REQUIRED ACTION: Go line by line through the entries below and copy those containing the string "none".

Extracted records:
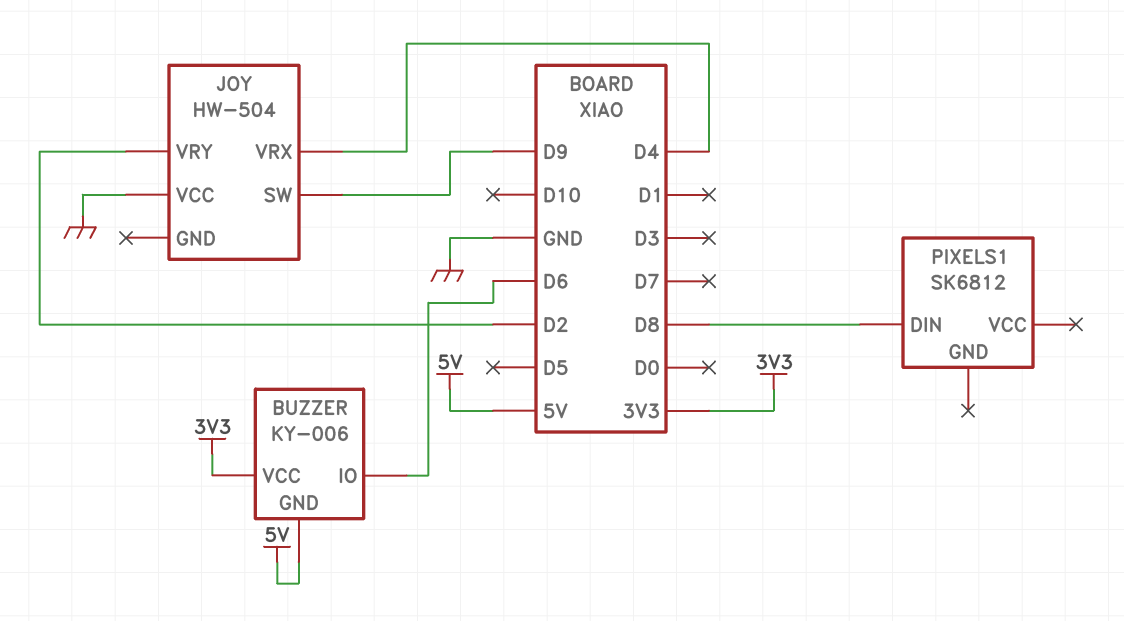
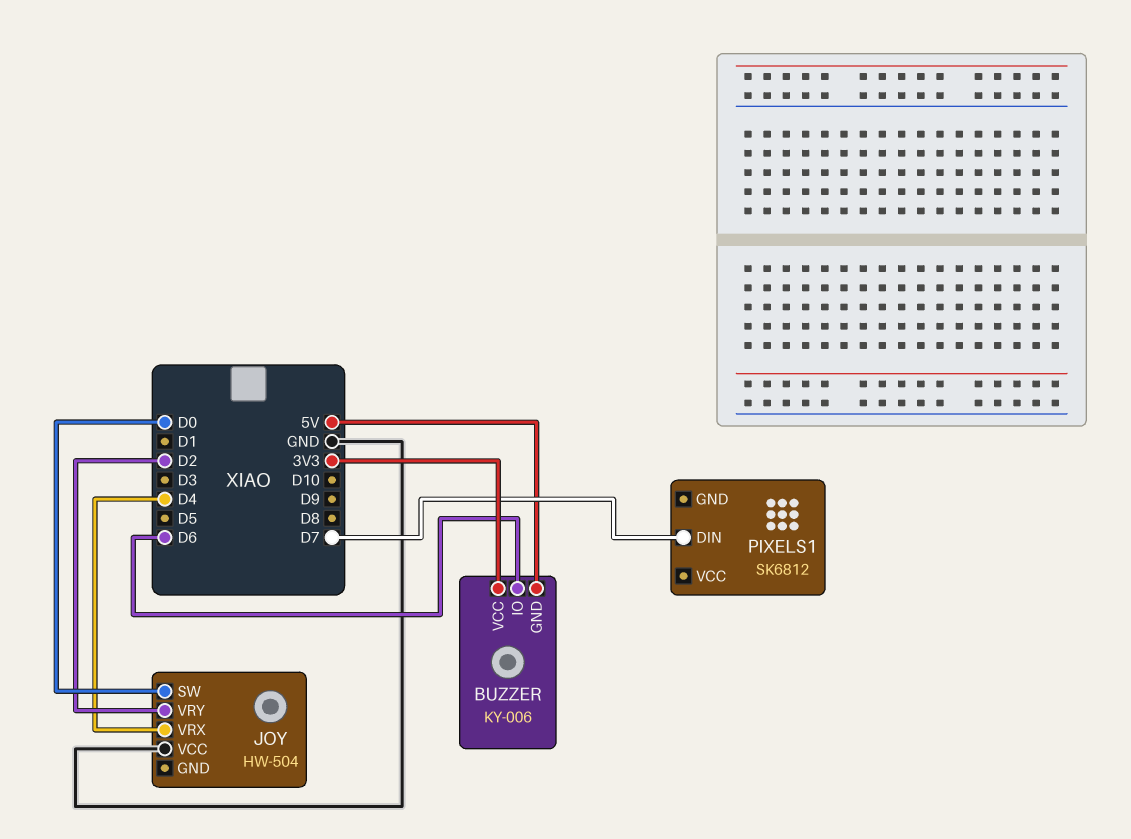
JOY pin SW: D9 -> D0
PIXELS1 pin DIN: D8 -> D7

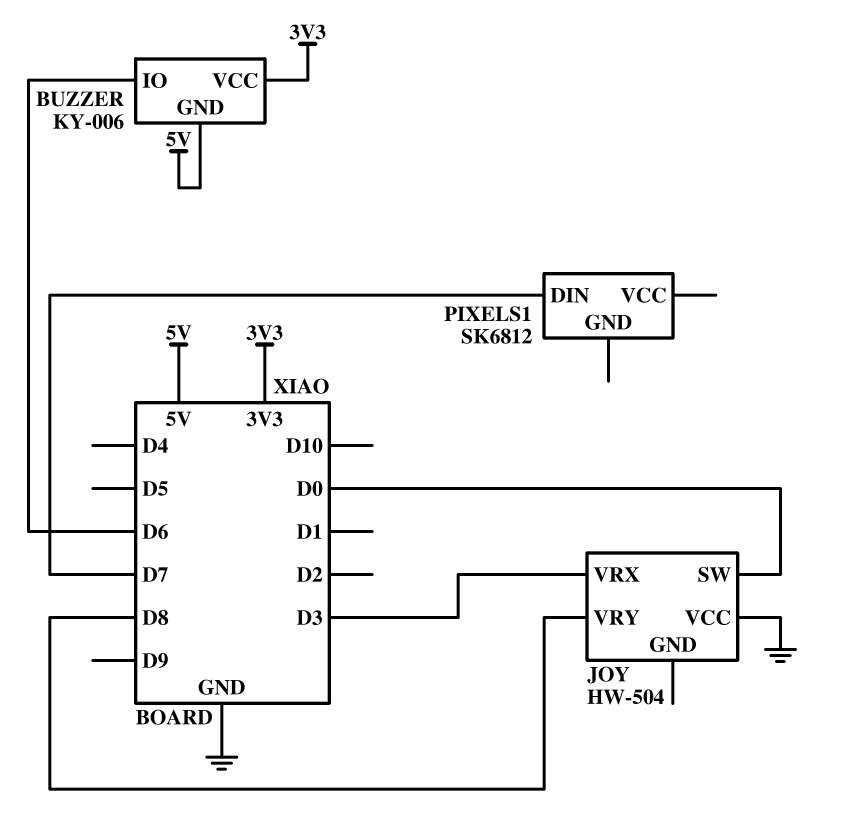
JOY pin VRX: D4 -> D3
JOY pin VRY: D2 -> D8

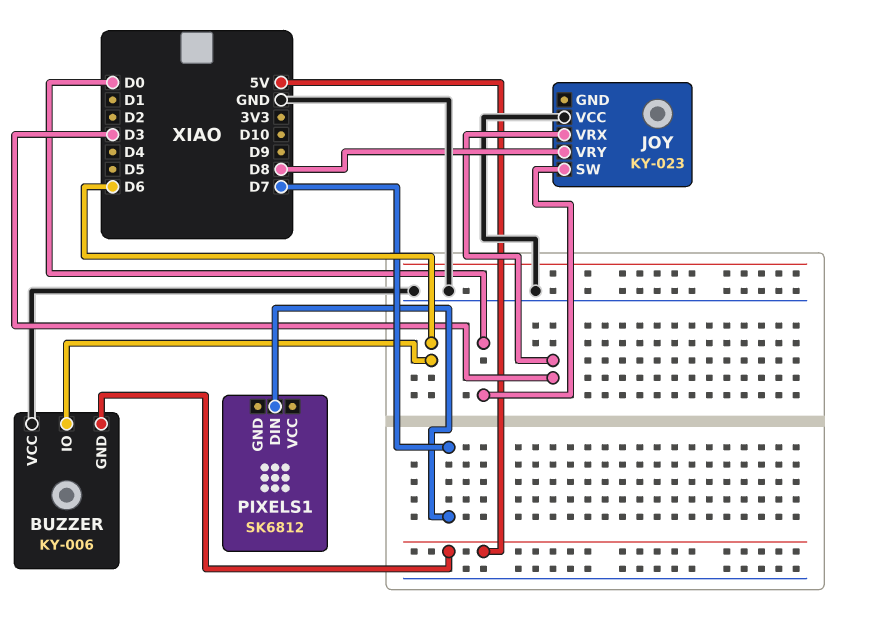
BUZZER pin VCC: 3V3 -> GND
JOY: HW-504 -> KY-023

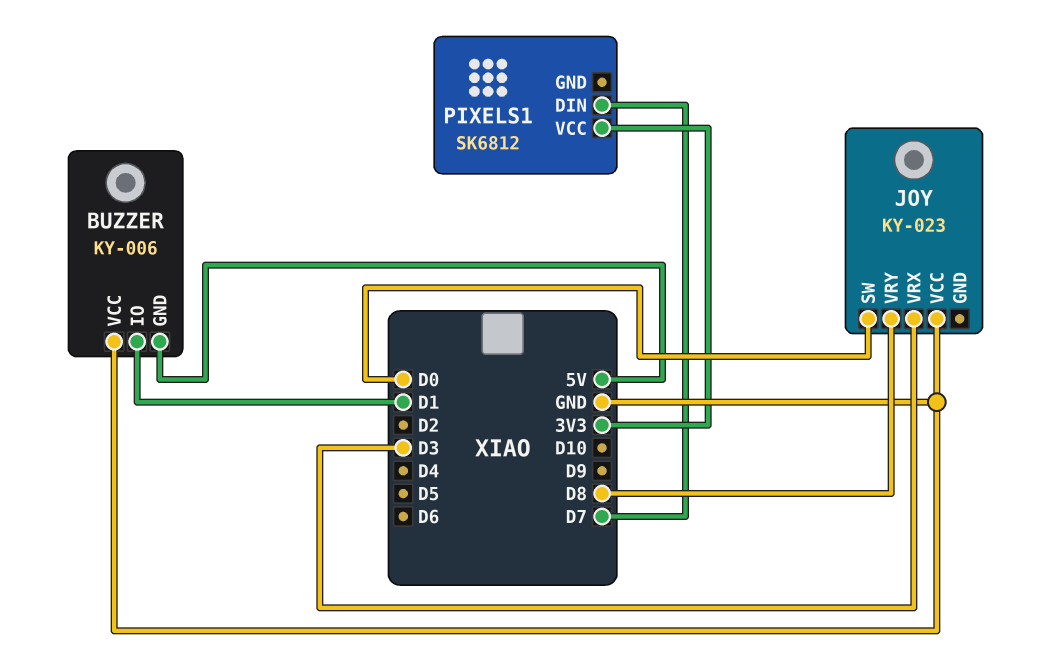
BUZZER pin IO: D6 -> D1
PIXELS1 pin VCC: none -> 3V3

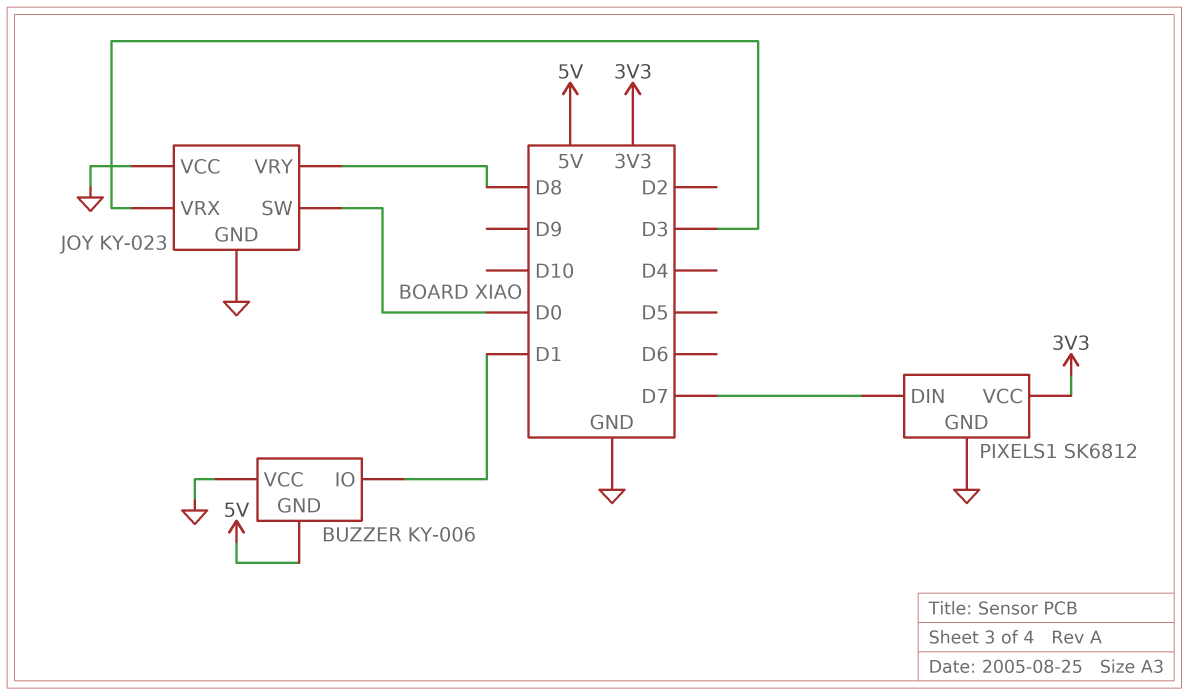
JOY pin GND: none -> GND
PIXELS1 pin GND: none -> GND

FINAL ANSWER:
PIXELS1 pin VCC: none -> 3V3
JOY pin GND: none -> GND
PIXELS1 pin GND: none -> GND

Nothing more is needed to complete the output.